**Aim of the exercise**
From the entries below, return only the lines starting at the one that contains "R15: 8.2k (GND, U1/P1.2)" and ending at the one that contains "U2 pin DI: BUS_B -> TX", exactly as they stand.

**Dataset entries**
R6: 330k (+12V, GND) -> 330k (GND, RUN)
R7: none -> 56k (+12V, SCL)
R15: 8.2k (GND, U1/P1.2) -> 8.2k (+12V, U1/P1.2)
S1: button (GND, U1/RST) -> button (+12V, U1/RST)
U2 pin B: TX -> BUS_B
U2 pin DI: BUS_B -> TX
...
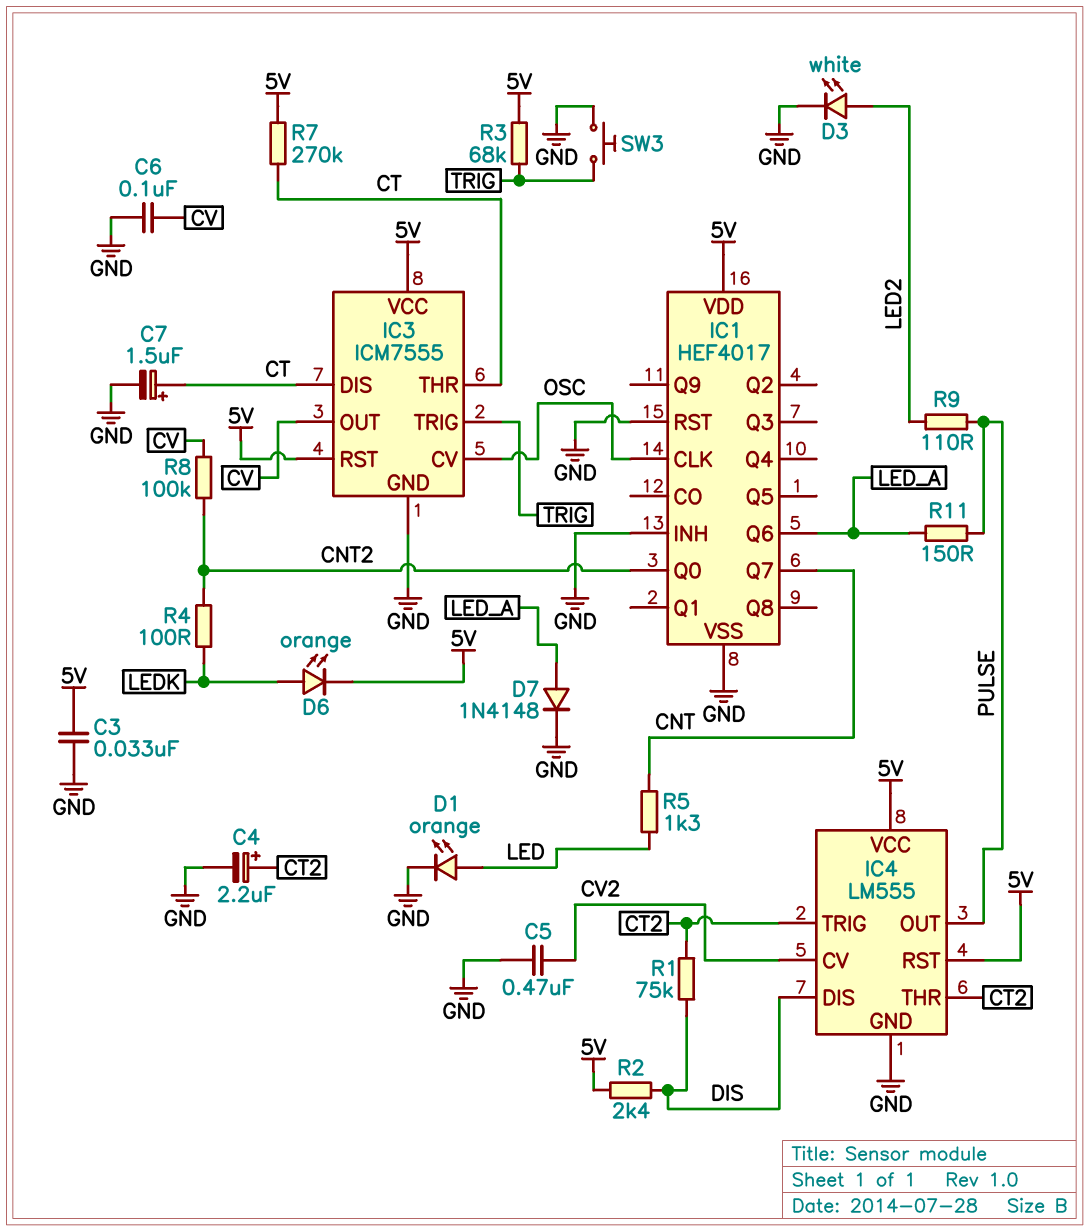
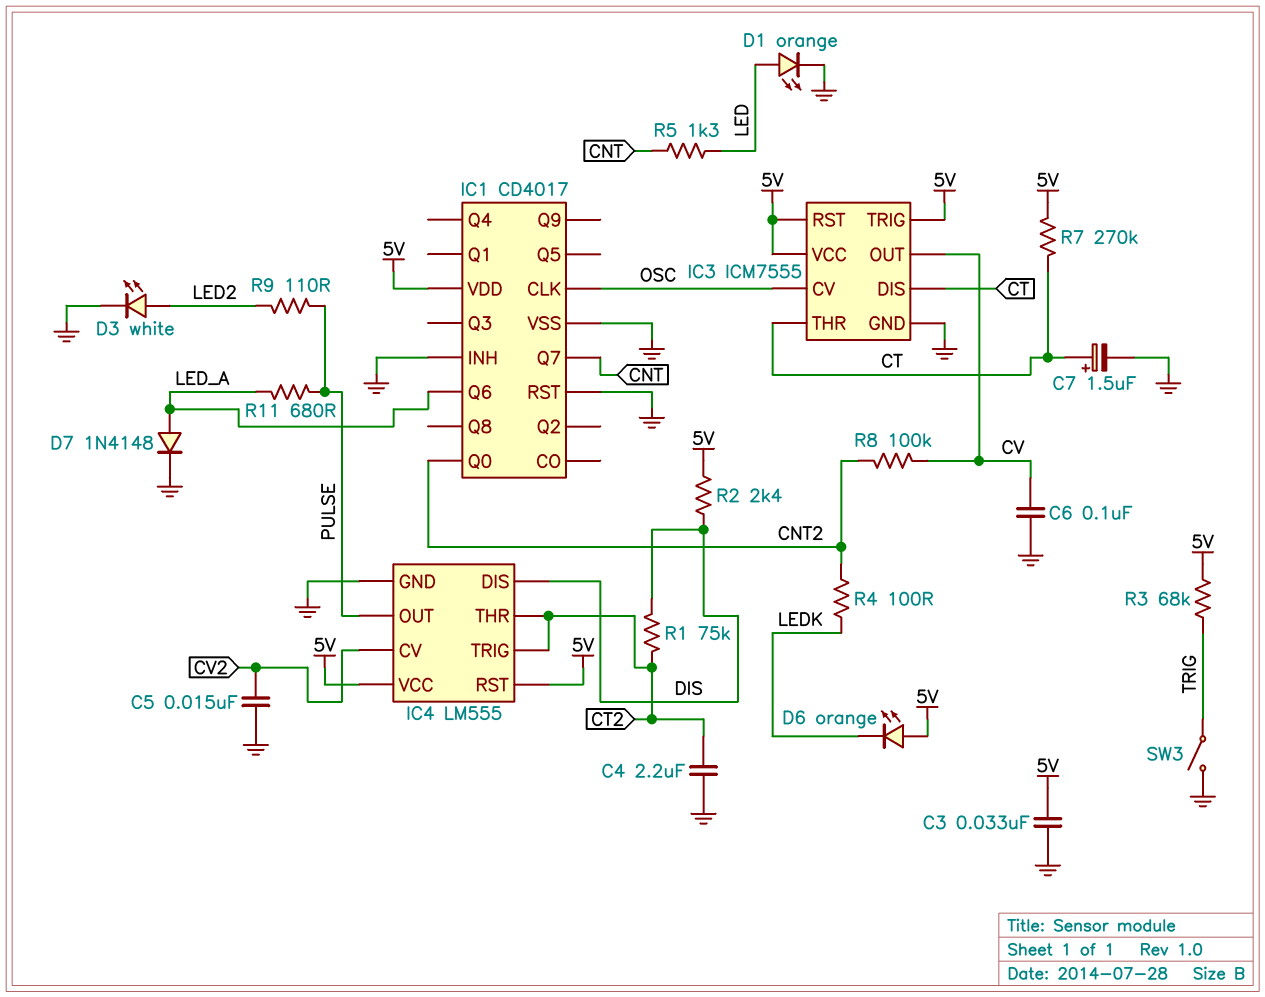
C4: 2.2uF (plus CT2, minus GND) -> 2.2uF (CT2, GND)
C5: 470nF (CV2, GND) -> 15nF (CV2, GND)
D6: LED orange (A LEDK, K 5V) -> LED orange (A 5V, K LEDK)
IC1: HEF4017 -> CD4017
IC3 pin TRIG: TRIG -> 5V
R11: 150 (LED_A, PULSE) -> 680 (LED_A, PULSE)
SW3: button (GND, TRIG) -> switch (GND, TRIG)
---
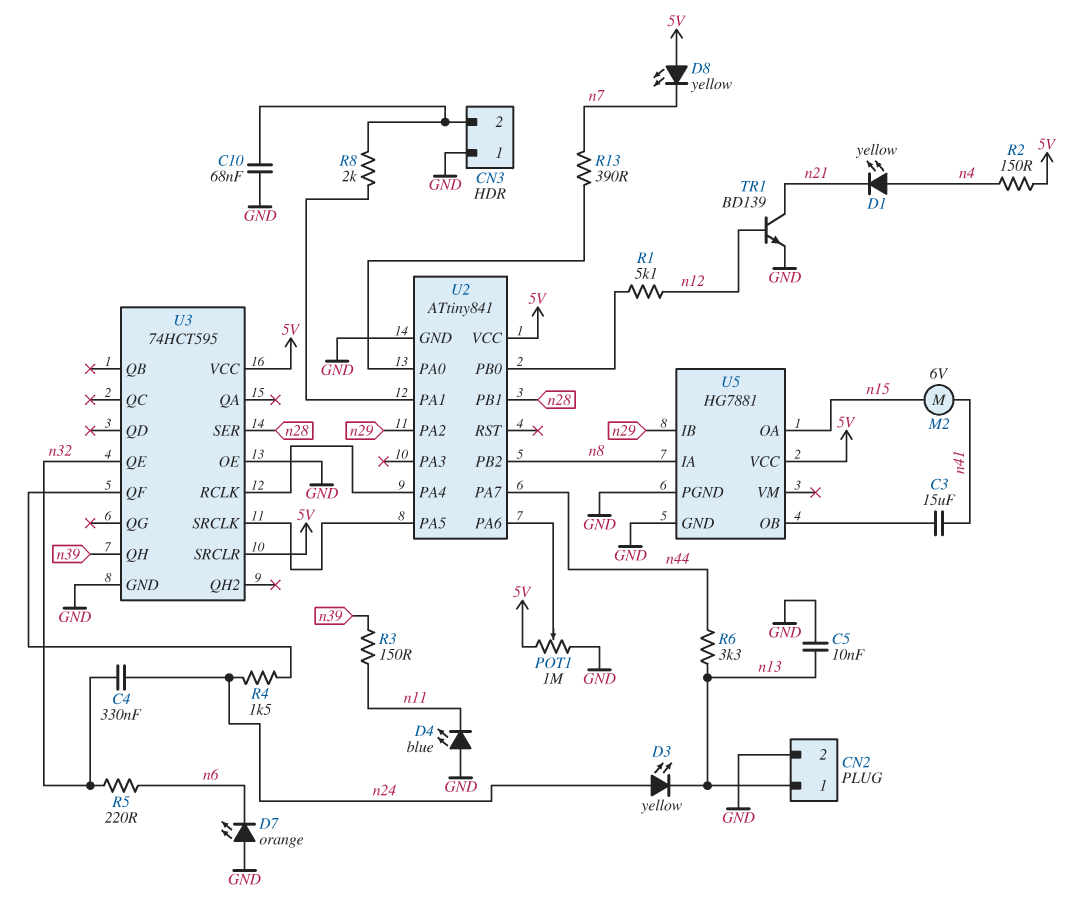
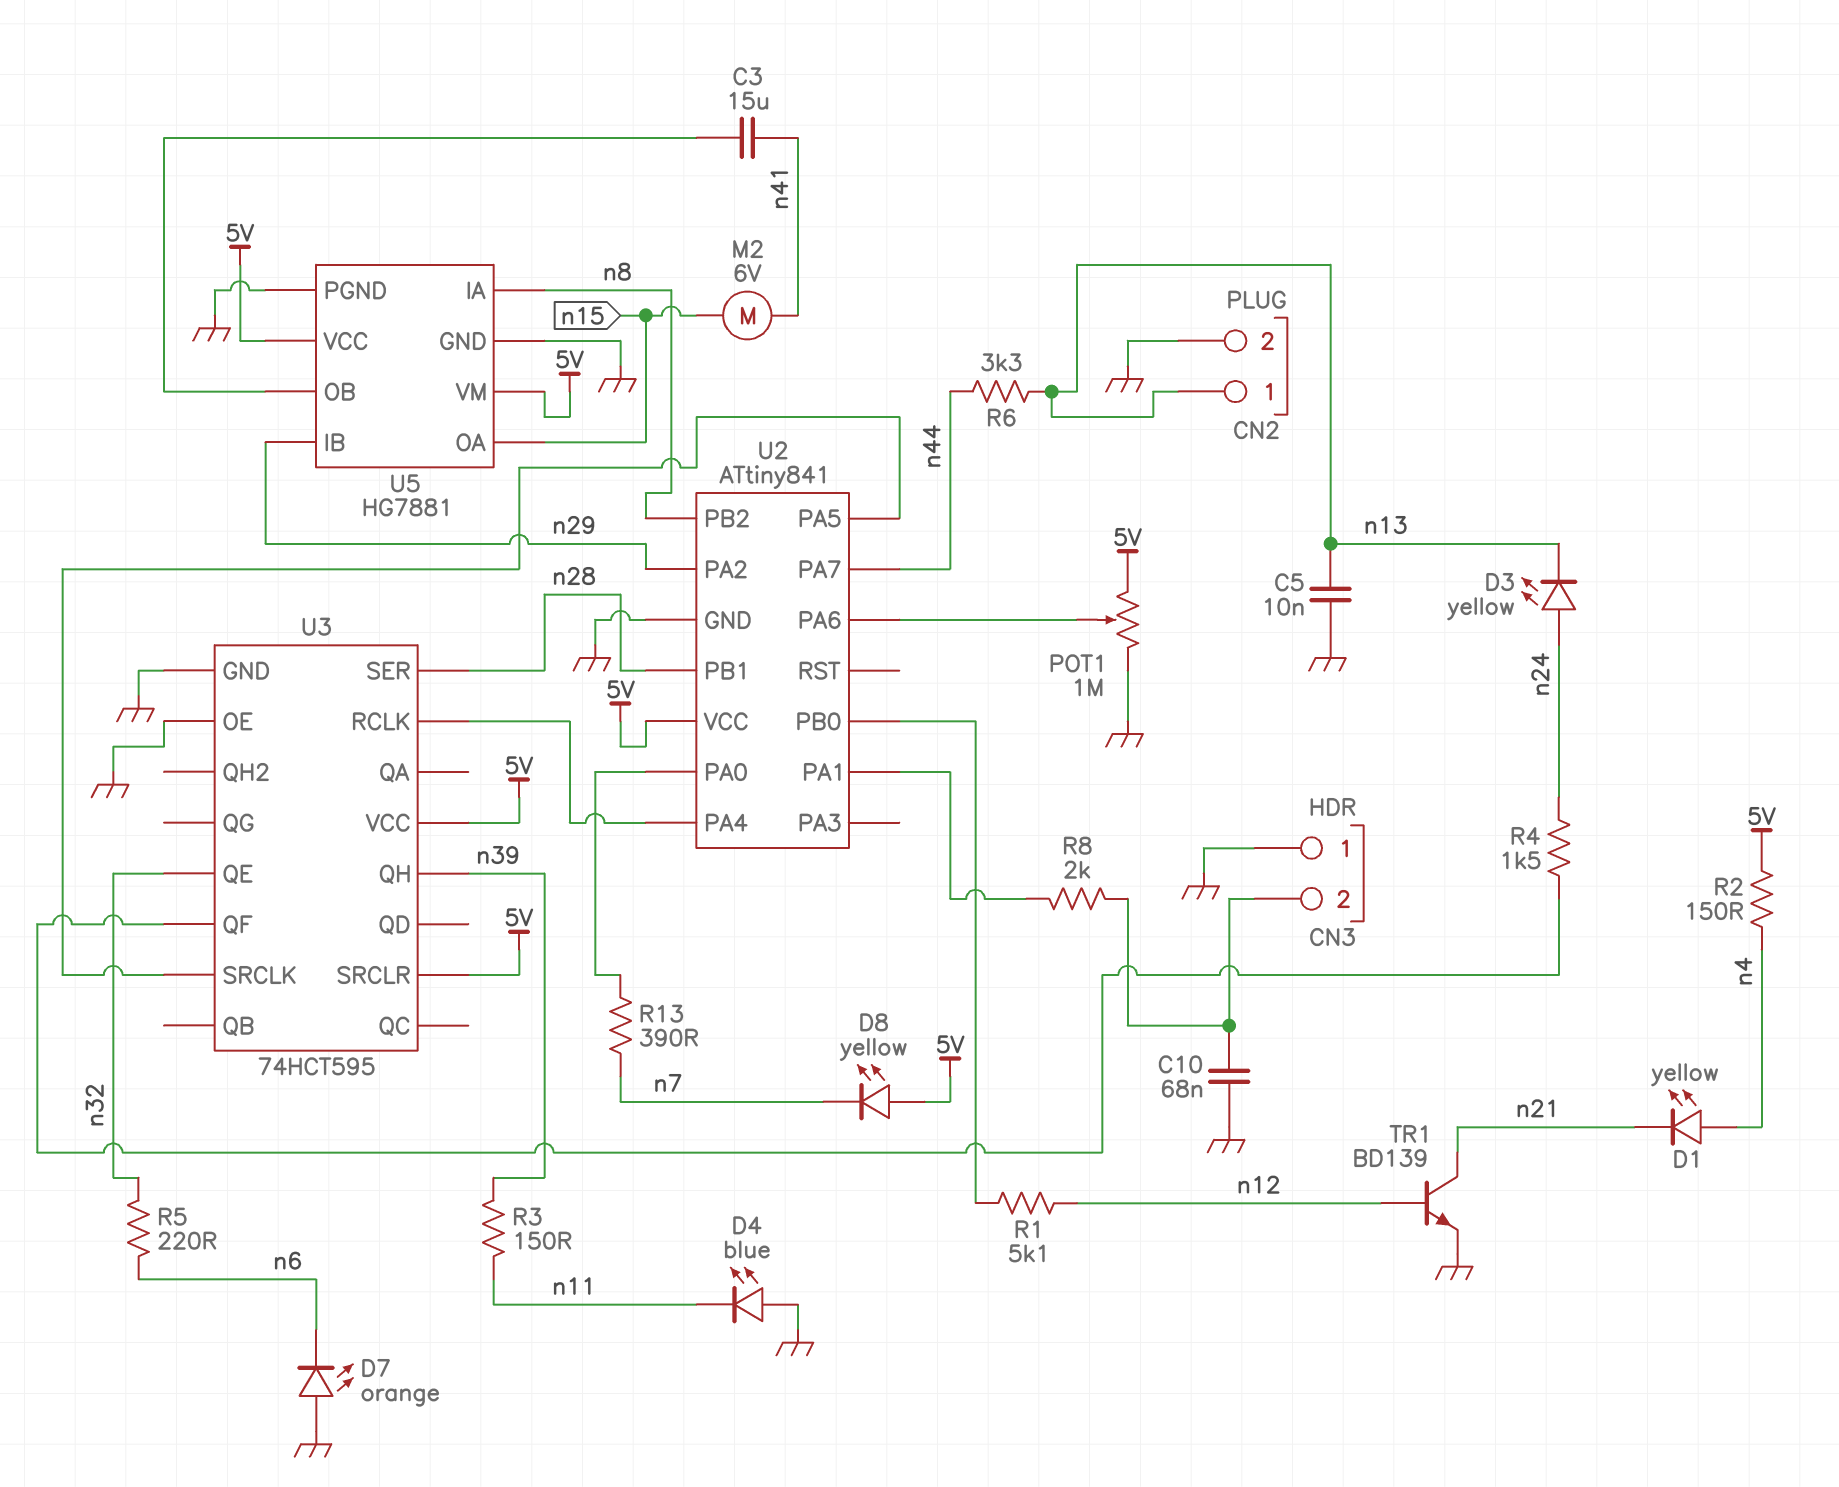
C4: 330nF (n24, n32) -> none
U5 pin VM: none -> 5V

**Written reply**
R15: 8.2k (GND, U1/P1.2) -> 8.2k (+12V, U1/P1.2)
S1: button (GND, U1/RST) -> button (+12V, U1/RST)
U2 pin B: TX -> BUS_B
U2 pin DI: BUS_B -> TX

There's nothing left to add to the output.